— start —
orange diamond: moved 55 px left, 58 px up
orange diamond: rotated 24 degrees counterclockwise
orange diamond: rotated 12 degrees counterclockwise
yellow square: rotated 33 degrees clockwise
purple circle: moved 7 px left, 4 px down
— end —
— start —
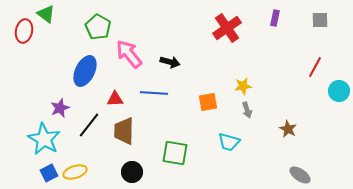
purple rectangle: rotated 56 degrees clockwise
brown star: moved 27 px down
— end —
> [EXERCISE DIRECTIONS]
Reproduce everything in the listing from the line containing "orange diamond: moved 55 px left, 58 px up" down to the line containing "purple circle: moved 7 px left, 4 px down", including both of those lines.

> [SOLUTION FOR THIS EXERCISE]
orange diamond: moved 55 px left, 58 px up
orange diamond: rotated 24 degrees counterclockwise
orange diamond: rotated 12 degrees counterclockwise
yellow square: rotated 33 degrees clockwise
purple circle: moved 7 px left, 4 px down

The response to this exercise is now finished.